- [WRITTEN INSTRUCTION]: How many lines of the records below contain the string "kern"? Case counts. Reply with the number only.

- [RAW RECORDS]:
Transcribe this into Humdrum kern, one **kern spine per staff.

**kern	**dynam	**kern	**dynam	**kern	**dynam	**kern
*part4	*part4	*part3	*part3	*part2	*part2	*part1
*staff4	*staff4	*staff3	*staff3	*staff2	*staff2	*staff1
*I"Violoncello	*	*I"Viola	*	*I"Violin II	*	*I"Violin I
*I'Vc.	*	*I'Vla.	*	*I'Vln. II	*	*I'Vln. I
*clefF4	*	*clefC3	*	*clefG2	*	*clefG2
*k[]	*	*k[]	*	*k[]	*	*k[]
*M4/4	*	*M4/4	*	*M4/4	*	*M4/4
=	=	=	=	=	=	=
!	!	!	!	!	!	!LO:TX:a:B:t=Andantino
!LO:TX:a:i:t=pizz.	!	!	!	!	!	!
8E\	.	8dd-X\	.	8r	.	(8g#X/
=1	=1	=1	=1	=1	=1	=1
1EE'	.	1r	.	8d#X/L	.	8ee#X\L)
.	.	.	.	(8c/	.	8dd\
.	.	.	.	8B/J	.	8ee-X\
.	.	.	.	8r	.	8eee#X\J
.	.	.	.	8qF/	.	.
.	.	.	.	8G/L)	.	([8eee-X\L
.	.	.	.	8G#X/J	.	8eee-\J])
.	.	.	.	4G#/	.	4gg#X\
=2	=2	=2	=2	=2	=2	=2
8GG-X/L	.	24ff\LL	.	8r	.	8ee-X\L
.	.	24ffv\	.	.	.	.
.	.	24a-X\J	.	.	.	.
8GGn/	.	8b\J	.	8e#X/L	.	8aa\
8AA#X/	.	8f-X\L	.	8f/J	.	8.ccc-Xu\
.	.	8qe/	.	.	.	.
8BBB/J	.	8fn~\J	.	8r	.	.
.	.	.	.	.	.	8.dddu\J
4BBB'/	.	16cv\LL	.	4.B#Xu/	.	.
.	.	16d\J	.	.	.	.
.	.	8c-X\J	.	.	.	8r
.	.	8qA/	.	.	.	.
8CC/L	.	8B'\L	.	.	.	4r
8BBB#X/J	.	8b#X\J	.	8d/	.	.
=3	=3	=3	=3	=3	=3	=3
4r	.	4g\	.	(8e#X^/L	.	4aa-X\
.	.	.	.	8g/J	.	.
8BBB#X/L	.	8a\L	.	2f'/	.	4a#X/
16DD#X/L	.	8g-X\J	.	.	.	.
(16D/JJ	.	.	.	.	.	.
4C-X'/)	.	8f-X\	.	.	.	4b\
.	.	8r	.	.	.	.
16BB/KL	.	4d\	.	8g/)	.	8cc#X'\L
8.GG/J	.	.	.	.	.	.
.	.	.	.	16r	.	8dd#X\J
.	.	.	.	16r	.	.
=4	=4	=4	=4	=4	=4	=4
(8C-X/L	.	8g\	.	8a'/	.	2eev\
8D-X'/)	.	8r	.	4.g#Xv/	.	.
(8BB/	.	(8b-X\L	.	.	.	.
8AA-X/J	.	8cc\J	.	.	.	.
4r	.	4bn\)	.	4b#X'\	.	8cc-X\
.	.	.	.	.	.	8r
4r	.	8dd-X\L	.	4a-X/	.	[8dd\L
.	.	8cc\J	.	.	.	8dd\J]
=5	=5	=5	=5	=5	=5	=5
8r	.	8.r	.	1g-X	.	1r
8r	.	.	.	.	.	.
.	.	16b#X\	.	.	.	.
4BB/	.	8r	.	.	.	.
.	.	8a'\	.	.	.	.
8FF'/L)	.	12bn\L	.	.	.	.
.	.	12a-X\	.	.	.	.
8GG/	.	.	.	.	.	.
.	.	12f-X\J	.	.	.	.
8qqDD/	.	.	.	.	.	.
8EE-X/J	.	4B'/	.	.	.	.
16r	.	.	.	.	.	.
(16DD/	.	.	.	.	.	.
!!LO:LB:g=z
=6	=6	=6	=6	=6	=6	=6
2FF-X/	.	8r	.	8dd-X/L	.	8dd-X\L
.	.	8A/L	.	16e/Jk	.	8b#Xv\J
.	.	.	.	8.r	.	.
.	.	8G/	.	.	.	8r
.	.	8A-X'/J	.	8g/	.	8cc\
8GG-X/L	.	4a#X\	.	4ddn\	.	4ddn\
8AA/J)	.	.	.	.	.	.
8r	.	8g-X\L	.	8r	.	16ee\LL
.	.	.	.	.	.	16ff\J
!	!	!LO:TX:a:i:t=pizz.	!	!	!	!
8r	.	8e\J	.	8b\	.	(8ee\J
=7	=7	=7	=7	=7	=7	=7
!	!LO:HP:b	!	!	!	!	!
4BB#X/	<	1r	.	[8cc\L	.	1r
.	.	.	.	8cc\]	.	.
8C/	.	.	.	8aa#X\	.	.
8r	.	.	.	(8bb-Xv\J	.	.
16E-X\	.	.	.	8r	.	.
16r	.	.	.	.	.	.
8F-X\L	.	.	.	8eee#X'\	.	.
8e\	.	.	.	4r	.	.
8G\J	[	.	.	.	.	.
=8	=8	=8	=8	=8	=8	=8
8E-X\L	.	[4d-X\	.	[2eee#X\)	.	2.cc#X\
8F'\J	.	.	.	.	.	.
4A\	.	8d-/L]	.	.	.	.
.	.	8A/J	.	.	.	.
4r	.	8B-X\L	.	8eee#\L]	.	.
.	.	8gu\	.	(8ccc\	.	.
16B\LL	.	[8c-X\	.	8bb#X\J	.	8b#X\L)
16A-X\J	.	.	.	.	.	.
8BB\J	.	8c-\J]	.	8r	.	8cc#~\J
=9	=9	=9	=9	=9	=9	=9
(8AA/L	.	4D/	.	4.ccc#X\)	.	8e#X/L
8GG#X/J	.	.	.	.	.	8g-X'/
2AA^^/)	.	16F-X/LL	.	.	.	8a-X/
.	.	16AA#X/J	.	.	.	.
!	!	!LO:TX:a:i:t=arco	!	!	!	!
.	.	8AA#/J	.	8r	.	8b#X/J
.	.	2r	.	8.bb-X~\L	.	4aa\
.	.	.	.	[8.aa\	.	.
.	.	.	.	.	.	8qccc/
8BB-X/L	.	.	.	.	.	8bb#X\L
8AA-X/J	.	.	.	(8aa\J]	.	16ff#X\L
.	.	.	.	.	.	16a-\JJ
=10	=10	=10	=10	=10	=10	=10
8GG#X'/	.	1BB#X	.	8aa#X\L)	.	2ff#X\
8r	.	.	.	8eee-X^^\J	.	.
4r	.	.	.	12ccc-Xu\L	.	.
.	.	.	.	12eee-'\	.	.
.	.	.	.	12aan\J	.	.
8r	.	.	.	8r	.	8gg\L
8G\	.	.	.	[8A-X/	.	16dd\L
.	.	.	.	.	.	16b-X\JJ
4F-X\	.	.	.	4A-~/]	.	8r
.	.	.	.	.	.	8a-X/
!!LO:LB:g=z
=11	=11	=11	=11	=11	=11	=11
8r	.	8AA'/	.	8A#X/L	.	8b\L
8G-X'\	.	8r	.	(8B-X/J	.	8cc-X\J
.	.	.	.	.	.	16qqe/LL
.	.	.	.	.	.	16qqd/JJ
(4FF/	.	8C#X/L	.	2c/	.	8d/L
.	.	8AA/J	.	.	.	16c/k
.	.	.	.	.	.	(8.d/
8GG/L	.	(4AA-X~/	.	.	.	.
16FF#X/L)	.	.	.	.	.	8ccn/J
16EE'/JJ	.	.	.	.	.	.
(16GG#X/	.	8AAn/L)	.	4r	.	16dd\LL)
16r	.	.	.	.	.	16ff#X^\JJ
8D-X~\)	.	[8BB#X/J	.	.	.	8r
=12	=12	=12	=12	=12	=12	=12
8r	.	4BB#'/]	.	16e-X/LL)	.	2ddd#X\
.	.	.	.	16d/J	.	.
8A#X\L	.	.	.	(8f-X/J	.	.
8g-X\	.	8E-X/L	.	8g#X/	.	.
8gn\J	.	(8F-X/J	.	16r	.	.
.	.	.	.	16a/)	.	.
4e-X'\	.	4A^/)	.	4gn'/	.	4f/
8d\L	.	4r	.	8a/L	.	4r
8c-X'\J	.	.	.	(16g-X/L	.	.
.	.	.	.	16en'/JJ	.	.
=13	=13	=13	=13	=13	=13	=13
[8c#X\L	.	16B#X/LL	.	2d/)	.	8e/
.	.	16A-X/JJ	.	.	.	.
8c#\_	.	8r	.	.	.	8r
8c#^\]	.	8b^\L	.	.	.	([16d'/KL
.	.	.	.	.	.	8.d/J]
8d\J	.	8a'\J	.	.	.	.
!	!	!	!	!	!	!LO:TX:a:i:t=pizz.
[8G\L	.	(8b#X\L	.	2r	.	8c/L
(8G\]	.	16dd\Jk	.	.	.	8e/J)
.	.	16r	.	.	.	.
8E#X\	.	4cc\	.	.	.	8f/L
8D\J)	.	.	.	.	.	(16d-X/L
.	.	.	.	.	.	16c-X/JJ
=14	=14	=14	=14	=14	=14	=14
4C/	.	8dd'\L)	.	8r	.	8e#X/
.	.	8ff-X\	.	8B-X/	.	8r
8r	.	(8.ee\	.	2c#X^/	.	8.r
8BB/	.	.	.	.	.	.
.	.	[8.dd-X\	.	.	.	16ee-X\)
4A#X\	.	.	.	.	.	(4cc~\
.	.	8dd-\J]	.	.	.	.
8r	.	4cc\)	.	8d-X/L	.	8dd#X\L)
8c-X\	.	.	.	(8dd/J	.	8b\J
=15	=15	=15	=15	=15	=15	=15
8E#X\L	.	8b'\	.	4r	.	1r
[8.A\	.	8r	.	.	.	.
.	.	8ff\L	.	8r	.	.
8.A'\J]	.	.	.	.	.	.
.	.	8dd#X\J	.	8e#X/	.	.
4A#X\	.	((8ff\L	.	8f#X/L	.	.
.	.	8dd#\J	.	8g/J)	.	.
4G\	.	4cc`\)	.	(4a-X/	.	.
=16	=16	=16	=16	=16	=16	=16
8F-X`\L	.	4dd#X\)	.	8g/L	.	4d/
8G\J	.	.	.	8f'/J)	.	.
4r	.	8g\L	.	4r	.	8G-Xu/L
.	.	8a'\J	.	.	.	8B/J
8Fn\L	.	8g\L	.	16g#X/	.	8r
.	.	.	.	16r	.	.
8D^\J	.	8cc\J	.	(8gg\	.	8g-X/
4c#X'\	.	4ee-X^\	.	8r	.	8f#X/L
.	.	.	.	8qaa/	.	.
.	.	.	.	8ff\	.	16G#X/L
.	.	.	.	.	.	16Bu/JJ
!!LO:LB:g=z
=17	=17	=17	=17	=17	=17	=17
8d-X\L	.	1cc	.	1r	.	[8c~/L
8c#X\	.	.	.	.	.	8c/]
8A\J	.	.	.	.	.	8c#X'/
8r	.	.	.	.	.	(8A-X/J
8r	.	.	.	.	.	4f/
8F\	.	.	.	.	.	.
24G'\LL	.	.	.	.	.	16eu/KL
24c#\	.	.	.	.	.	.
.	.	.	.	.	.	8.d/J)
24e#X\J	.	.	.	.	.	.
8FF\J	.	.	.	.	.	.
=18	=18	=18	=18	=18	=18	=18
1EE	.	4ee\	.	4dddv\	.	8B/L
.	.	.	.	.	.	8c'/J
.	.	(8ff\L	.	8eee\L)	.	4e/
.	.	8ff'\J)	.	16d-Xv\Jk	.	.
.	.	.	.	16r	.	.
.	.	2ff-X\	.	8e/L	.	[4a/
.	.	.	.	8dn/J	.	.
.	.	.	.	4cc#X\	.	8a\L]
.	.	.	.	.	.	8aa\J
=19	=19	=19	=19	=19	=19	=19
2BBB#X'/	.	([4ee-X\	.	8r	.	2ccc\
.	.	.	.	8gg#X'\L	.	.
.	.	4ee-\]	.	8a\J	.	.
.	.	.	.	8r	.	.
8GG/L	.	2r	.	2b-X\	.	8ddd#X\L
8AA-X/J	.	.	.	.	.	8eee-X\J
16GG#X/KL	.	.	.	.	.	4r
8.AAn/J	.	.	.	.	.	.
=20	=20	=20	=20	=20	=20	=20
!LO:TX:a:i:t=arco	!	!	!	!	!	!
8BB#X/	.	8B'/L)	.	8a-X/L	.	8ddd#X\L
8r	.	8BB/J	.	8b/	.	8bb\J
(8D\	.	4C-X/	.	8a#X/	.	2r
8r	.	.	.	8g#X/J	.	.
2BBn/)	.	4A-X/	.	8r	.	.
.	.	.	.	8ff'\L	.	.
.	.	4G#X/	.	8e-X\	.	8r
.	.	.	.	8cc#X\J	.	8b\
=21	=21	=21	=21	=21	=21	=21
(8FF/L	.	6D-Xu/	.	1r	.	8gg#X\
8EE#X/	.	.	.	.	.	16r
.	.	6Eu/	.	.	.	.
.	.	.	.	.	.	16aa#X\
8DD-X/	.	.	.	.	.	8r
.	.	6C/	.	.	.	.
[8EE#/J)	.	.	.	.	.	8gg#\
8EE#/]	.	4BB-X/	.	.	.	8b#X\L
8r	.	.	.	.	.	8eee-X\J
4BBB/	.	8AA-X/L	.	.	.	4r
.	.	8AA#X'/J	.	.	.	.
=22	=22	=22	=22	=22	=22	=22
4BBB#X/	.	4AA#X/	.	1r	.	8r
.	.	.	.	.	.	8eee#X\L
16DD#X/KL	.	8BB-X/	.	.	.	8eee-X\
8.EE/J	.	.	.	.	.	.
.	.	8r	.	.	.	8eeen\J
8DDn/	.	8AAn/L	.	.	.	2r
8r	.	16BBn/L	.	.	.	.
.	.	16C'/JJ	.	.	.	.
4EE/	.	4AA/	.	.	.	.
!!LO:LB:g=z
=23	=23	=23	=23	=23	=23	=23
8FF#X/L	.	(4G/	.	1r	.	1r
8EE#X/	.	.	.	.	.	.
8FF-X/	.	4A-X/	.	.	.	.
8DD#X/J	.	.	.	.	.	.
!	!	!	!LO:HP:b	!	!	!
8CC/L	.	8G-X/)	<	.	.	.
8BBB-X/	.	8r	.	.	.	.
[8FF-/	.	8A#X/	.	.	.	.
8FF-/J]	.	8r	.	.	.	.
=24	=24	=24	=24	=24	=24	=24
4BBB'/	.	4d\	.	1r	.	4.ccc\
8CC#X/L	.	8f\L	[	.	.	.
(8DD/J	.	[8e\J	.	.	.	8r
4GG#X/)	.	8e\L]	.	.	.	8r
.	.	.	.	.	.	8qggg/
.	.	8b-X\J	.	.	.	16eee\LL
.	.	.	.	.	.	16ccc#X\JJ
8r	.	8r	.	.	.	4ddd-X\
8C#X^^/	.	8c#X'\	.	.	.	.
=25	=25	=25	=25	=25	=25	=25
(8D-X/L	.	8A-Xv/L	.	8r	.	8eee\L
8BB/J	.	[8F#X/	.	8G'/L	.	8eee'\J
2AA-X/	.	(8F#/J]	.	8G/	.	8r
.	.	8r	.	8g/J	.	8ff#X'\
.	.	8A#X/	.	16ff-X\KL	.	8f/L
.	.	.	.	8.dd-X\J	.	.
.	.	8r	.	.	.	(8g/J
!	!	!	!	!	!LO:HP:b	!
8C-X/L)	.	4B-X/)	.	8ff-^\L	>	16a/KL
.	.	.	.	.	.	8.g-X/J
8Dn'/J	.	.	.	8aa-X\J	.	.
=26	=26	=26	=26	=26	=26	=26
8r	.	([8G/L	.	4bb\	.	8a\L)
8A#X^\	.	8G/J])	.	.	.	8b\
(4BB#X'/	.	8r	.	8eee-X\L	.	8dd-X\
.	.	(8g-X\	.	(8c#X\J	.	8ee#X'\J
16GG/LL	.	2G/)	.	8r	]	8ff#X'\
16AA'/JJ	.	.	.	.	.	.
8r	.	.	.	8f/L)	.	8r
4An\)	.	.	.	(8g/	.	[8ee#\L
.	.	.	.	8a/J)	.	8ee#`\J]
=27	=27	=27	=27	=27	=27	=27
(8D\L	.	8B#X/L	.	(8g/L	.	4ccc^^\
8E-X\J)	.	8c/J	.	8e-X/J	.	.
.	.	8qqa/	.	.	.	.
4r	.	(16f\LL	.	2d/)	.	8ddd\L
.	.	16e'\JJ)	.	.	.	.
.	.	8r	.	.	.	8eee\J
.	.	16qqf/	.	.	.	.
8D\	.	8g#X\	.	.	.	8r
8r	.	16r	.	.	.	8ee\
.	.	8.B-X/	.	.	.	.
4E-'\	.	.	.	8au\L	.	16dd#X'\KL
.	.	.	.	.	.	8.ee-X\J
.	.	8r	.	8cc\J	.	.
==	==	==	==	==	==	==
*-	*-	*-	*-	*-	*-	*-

- [RESULT FOR THIS EXERCISE]: 2